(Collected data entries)
· · · · ·

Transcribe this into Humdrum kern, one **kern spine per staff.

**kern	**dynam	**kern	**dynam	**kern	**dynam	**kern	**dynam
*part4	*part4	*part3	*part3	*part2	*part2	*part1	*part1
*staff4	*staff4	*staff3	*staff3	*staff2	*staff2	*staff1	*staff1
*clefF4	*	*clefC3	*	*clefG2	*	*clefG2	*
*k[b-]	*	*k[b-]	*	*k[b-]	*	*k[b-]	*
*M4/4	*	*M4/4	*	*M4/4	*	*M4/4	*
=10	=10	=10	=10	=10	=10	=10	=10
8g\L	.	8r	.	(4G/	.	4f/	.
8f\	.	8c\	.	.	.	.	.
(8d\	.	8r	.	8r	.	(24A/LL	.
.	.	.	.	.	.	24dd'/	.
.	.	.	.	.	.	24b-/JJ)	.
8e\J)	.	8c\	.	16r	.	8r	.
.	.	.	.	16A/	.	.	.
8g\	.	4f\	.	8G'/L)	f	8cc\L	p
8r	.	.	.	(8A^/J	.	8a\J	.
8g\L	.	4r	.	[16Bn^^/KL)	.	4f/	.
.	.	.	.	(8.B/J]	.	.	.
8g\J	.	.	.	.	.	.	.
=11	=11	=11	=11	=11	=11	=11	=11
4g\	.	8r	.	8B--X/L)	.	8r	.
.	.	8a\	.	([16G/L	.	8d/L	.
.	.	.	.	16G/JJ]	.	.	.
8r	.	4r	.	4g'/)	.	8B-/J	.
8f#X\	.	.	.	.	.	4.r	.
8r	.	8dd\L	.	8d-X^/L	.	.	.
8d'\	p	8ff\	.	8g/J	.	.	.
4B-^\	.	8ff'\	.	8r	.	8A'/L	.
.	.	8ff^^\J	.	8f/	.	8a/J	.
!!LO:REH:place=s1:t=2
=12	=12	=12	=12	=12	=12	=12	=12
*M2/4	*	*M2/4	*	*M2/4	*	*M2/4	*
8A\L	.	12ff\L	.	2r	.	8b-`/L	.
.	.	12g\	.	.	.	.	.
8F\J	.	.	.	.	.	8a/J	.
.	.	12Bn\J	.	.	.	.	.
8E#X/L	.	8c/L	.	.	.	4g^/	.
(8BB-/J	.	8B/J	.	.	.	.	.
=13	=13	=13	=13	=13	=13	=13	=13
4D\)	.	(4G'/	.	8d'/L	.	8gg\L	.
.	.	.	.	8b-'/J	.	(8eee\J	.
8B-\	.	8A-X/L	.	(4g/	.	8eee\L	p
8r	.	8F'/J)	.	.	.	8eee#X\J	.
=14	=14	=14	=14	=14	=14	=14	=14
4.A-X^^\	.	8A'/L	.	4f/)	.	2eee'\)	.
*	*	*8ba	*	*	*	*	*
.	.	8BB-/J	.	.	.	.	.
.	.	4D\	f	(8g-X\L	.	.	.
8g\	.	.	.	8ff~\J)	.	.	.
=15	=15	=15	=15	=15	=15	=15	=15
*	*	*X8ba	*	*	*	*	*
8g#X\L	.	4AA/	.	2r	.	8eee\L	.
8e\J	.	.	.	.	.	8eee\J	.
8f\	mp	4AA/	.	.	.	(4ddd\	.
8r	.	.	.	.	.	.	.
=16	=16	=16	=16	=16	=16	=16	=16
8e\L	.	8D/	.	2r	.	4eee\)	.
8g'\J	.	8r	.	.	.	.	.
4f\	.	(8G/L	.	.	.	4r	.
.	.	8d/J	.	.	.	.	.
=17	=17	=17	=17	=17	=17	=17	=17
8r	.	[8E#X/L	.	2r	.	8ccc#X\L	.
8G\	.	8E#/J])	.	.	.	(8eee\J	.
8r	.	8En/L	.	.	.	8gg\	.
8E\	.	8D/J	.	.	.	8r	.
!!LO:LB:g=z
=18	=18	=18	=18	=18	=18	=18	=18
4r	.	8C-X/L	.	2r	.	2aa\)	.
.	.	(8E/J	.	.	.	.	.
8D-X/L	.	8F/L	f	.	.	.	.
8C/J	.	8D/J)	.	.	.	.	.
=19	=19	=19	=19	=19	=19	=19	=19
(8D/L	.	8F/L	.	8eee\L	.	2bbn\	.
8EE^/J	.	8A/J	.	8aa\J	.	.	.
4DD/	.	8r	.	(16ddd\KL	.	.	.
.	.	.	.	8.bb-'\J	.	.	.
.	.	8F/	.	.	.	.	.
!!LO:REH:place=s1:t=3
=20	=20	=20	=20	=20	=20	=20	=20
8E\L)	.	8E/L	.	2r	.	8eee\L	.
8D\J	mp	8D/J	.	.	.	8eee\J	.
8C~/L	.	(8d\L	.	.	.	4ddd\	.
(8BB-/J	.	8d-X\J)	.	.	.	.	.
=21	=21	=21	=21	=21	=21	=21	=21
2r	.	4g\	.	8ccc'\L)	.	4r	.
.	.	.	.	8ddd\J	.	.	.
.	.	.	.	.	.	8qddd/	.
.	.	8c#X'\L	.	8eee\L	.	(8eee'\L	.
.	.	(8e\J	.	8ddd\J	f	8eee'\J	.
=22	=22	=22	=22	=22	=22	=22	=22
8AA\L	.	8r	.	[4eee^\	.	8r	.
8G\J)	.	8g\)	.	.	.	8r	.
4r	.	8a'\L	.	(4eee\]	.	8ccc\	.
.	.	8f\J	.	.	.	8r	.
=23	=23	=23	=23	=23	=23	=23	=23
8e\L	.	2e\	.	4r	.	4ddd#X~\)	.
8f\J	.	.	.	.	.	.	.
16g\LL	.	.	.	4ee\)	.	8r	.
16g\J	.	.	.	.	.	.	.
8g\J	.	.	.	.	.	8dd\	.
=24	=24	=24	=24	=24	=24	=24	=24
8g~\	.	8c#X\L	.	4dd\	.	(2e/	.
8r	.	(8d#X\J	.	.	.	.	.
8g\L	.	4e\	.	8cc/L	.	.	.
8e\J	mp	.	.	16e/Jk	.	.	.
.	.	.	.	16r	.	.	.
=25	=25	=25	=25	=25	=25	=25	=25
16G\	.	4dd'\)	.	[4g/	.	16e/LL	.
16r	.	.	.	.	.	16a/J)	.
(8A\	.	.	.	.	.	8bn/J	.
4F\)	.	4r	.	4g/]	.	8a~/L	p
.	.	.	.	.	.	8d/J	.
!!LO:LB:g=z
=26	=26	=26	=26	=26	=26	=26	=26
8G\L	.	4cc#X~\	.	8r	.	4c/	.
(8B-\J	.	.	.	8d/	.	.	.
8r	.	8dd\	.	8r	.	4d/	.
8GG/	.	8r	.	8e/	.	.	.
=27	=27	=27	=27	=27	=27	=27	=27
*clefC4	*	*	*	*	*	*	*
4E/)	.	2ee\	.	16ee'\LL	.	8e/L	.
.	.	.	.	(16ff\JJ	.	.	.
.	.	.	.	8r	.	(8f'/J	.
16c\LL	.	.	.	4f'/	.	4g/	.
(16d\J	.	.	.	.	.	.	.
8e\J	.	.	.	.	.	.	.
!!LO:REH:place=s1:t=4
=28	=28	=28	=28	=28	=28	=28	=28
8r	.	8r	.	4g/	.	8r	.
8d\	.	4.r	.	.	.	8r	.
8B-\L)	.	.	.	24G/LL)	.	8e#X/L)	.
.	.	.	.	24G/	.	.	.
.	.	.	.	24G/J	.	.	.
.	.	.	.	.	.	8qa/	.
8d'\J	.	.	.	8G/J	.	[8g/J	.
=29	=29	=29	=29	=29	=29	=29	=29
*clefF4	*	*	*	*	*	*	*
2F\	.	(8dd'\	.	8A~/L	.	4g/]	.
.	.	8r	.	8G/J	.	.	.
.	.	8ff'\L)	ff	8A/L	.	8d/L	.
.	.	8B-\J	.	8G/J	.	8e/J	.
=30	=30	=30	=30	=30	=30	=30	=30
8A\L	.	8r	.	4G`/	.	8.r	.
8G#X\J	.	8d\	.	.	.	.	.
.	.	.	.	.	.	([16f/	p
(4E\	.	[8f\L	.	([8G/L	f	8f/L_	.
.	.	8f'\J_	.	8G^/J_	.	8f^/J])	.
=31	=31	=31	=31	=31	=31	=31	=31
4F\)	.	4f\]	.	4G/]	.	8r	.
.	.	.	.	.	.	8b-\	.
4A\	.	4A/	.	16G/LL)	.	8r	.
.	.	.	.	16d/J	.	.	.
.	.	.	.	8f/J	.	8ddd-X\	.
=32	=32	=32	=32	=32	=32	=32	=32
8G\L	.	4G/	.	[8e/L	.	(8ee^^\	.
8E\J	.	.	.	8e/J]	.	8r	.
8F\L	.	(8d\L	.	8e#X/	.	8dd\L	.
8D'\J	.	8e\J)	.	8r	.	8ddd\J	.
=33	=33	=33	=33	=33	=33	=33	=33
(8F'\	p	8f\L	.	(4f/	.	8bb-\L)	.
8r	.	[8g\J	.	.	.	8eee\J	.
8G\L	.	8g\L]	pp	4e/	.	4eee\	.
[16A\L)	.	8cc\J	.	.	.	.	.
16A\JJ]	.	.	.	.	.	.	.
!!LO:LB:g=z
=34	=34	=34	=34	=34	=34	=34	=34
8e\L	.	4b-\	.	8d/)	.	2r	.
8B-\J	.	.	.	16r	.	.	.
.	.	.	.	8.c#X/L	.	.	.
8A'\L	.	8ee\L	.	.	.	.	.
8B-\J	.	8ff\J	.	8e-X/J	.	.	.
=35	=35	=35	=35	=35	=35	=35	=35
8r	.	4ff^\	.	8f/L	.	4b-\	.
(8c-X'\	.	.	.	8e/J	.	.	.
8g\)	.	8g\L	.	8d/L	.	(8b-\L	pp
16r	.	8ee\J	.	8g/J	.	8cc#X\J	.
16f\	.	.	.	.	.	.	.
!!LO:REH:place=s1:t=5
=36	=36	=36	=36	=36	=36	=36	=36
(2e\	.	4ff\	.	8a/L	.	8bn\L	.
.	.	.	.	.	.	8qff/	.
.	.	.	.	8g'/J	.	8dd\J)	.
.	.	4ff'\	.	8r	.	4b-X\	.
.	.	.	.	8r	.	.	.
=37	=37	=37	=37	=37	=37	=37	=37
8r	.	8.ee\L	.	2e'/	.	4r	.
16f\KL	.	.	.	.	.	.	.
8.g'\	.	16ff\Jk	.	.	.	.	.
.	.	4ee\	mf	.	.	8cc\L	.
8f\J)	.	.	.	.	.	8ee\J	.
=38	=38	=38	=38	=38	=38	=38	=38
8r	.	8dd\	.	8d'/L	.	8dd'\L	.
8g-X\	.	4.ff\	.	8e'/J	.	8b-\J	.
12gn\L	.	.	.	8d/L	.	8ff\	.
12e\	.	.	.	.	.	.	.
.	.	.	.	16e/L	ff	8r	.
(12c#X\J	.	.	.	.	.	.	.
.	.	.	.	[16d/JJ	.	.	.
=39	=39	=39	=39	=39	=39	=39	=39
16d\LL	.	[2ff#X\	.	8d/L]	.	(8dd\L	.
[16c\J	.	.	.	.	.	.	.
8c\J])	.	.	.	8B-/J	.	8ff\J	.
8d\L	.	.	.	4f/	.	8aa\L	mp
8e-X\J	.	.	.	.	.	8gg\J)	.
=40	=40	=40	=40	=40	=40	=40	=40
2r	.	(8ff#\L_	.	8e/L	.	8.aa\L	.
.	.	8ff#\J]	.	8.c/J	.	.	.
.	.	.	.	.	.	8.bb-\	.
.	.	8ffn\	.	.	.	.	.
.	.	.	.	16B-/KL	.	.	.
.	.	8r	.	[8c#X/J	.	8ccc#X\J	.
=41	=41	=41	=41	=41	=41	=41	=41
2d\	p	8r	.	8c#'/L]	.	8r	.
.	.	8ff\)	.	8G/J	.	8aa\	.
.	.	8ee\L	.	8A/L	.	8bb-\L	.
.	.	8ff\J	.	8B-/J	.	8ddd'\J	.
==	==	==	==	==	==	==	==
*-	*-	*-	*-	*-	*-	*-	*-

· · · · ·

THE PROBLEM →
Pull out every line of the data above that contains the string "place".

OUTPUT →
!!LO:REH:place=s1:t=2
!!LO:REH:place=s1:t=3
!!LO:REH:place=s1:t=4
!!LO:REH:place=s1:t=5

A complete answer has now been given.